> **Dataset records**
^^^^

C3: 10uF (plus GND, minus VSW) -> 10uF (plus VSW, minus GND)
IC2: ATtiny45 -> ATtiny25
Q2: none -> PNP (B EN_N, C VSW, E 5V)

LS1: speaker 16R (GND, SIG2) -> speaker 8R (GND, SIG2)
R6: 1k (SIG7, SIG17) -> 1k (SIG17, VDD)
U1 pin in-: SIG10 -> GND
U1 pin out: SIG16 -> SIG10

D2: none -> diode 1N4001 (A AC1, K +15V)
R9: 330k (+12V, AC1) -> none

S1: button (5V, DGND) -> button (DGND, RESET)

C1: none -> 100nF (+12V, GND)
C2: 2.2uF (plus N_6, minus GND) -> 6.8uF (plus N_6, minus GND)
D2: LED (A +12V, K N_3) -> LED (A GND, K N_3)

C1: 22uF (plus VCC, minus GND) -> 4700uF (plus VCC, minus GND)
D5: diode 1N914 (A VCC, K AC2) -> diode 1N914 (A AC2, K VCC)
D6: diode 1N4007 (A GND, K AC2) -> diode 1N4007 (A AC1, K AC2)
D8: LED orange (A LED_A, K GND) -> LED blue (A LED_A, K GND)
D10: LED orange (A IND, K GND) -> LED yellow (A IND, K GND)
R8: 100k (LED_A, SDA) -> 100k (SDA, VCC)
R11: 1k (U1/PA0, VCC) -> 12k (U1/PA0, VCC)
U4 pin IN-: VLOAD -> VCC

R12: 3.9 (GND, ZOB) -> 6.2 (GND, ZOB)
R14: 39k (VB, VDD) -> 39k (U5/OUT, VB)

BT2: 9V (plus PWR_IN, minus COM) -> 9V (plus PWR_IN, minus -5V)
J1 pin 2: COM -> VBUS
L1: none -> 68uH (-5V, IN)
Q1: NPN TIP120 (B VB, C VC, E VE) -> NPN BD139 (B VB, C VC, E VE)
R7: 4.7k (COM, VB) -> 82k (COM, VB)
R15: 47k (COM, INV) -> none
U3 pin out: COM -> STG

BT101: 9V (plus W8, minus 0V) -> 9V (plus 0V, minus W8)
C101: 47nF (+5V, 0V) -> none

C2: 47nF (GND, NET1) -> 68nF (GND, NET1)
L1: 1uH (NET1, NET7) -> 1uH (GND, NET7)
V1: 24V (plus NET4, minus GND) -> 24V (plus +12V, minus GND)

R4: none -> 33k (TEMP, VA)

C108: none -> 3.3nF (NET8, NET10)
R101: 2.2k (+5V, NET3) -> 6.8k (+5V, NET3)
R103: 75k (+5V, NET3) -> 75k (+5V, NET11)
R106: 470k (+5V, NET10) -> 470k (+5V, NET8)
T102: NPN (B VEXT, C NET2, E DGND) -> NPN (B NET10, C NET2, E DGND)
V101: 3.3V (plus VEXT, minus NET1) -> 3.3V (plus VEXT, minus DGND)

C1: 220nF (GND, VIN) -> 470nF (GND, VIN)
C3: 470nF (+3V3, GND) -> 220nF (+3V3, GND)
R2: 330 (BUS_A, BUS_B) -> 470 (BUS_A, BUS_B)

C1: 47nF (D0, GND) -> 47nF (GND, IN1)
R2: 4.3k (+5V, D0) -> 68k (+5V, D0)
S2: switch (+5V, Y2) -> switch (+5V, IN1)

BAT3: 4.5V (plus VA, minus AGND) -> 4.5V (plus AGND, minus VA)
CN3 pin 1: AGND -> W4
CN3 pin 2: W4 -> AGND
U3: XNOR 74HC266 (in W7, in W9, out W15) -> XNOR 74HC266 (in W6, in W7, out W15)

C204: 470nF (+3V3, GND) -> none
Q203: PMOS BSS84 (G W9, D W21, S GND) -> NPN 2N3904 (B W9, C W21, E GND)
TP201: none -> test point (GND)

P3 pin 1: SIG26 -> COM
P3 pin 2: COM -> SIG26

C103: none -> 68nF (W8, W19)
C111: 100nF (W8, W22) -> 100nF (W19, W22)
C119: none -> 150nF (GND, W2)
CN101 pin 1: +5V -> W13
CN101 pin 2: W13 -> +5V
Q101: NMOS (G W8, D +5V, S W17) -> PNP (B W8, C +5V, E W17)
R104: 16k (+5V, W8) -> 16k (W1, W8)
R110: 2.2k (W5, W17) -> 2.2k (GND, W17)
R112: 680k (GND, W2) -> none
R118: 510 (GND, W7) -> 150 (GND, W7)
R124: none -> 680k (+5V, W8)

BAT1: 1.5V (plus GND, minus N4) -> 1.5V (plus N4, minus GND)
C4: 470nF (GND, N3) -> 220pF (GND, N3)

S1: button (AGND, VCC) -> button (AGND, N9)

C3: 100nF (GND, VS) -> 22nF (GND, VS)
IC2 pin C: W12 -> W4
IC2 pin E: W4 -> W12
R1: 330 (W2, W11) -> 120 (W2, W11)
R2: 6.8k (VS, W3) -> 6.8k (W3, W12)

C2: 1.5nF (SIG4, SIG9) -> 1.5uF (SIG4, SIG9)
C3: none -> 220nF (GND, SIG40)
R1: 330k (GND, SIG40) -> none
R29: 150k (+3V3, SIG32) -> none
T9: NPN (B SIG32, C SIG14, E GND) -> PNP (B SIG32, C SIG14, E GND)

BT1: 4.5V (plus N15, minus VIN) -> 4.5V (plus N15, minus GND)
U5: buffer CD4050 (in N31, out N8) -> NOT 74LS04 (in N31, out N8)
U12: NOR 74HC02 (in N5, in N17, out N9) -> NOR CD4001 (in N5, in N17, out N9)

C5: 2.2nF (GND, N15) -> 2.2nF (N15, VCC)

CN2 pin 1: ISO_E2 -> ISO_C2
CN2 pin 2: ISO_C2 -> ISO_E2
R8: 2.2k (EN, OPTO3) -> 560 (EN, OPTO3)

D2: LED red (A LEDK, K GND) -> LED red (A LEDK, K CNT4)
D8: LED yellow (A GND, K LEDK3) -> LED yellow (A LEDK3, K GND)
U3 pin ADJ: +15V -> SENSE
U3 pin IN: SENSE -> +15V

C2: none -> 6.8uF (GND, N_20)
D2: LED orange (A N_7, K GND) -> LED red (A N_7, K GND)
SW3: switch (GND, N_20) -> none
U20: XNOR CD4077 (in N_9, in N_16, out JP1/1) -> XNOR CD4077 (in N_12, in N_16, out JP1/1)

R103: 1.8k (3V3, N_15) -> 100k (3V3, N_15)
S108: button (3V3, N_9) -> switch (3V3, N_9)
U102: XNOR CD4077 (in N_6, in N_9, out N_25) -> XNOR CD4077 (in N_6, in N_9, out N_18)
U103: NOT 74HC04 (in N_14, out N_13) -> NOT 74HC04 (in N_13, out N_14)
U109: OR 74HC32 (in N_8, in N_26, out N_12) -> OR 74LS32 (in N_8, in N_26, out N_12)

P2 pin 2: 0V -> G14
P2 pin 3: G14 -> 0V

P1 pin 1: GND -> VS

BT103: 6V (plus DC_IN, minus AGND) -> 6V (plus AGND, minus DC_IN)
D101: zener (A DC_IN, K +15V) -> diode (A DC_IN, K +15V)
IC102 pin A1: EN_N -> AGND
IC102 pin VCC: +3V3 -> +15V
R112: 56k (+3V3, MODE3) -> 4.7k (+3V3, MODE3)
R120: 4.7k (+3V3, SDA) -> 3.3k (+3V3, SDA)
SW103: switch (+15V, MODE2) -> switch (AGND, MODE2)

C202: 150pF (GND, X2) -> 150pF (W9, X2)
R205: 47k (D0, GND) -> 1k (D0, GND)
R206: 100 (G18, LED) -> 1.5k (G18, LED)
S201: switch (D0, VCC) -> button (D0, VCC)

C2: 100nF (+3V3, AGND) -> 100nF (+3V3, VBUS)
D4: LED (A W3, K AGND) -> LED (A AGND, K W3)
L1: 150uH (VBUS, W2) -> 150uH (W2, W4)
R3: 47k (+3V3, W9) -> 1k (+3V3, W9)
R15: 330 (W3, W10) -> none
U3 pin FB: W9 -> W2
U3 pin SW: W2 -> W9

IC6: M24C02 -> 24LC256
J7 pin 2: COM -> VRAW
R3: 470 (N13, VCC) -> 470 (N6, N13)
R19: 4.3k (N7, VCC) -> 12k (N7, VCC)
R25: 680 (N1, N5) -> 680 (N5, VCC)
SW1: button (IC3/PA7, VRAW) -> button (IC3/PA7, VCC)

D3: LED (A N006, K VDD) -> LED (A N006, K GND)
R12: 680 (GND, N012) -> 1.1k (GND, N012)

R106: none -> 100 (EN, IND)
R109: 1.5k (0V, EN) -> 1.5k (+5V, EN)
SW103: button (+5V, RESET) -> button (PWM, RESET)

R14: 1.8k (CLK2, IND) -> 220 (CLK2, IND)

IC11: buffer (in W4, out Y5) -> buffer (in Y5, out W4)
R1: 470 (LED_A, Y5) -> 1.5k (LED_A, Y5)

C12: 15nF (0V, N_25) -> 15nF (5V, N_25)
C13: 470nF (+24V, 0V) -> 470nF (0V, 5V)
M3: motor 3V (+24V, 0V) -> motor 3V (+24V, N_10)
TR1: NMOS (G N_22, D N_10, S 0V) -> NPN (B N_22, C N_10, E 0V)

^^^^

> **Required action**
Take every line from the one containing "L1: 150uH (VBUS, W2) -> 150uH (W2, W4)" to the end of the listing and output it exactly, with nothing else.

> **Problem solution**
L1: 150uH (VBUS, W2) -> 150uH (W2, W4)
R3: 47k (+3V3, W9) -> 1k (+3V3, W9)
R15: 330 (W3, W10) -> none
U3 pin FB: W9 -> W2
U3 pin SW: W2 -> W9

IC6: M24C02 -> 24LC256
J7 pin 2: COM -> VRAW
R3: 470 (N13, VCC) -> 470 (N6, N13)
R19: 4.3k (N7, VCC) -> 12k (N7, VCC)
R25: 680 (N1, N5) -> 680 (N5, VCC)
SW1: button (IC3/PA7, VRAW) -> button (IC3/PA7, VCC)

D3: LED (A N006, K VDD) -> LED (A N006, K GND)
R12: 680 (GND, N012) -> 1.1k (GND, N012)

R106: none -> 100 (EN, IND)
R109: 1.5k (0V, EN) -> 1.5k (+5V, EN)
SW103: button (+5V, RESET) -> button (PWM, RESET)

R14: 1.8k (CLK2, IND) -> 220 (CLK2, IND)

IC11: buffer (in W4, out Y5) -> buffer (in Y5, out W4)
R1: 470 (LED_A, Y5) -> 1.5k (LED_A, Y5)

C12: 15nF (0V, N_25) -> 15nF (5V, N_25)
C13: 470nF (+24V, 0V) -> 470nF (0V, 5V)
M3: motor 3V (+24V, 0V) -> motor 3V (+24V, N_10)
TR1: NMOS (G N_22, D N_10, S 0V) -> NPN (B N_22, C N_10, E 0V)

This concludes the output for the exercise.